_Material supplied_
·····

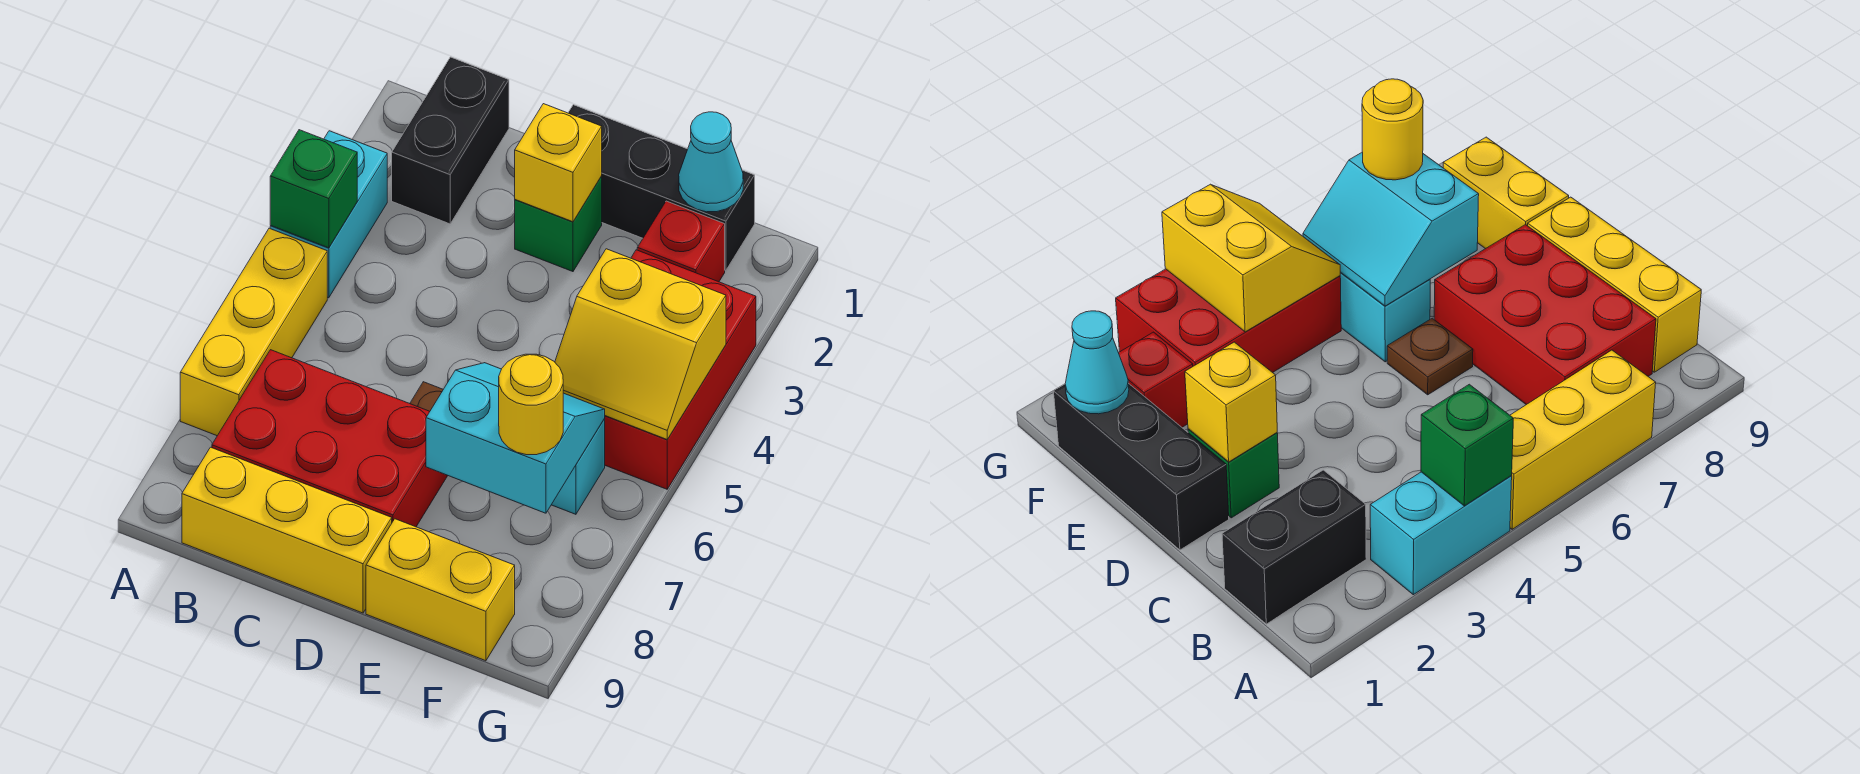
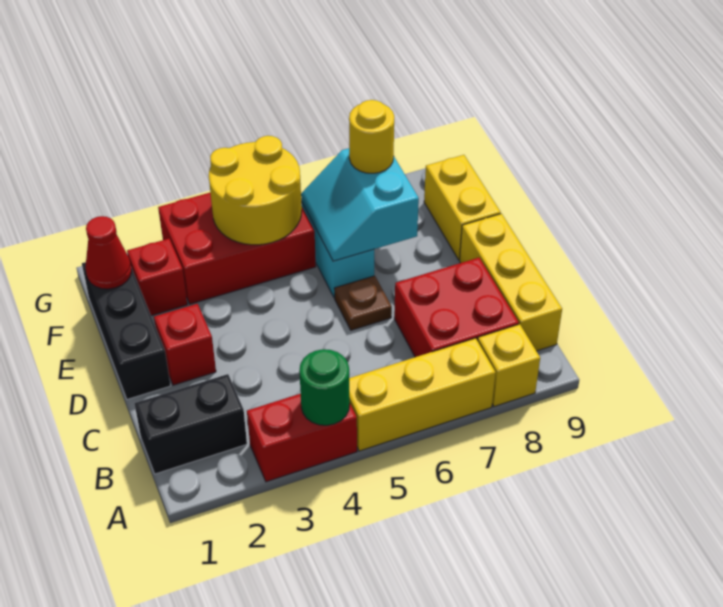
cyan 1x2 brick [270,131,387,298] -> red 1x2 brick [247,394,357,482]
green 1x1 brick [270,130,357,248] -> green 1x1 round brick [299,349,350,425]
red 2x3 brick [212,350,448,527] -> red 2x2 brick [394,258,519,357]
green 1x1 brick [515,177,602,272] -> red 1x1 brick [154,304,216,385]
yellow 1x1 brick [515,104,602,222] -> yellow 1x1 brick moved to [478,324,540,407]
cyan 1x1 cone [679,112,743,212] -> red 1x1 cone [85,216,132,289]
yellow 2x2 slope [555,249,726,439] -> yellow 2x2 round brick [209,136,302,245]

·····

Wherever a picture appears in the records, omit it, and transcribe everything else exactly.

_Solved problem_
cyan 1x2 brick [270,131,387,298] -> red 1x2 brick [247,394,357,482]
green 1x1 brick [270,130,357,248] -> green 1x1 round brick [299,349,350,425]
red 2x3 brick [212,350,448,527] -> red 2x2 brick [394,258,519,357]
green 1x1 brick [515,177,602,272] -> red 1x1 brick [154,304,216,385]
yellow 1x1 brick [515,104,602,222] -> yellow 1x1 brick moved to [478,324,540,407]
cyan 1x1 cone [679,112,743,212] -> red 1x1 cone [85,216,132,289]
yellow 2x2 slope [555,249,726,439] -> yellow 2x2 round brick [209,136,302,245]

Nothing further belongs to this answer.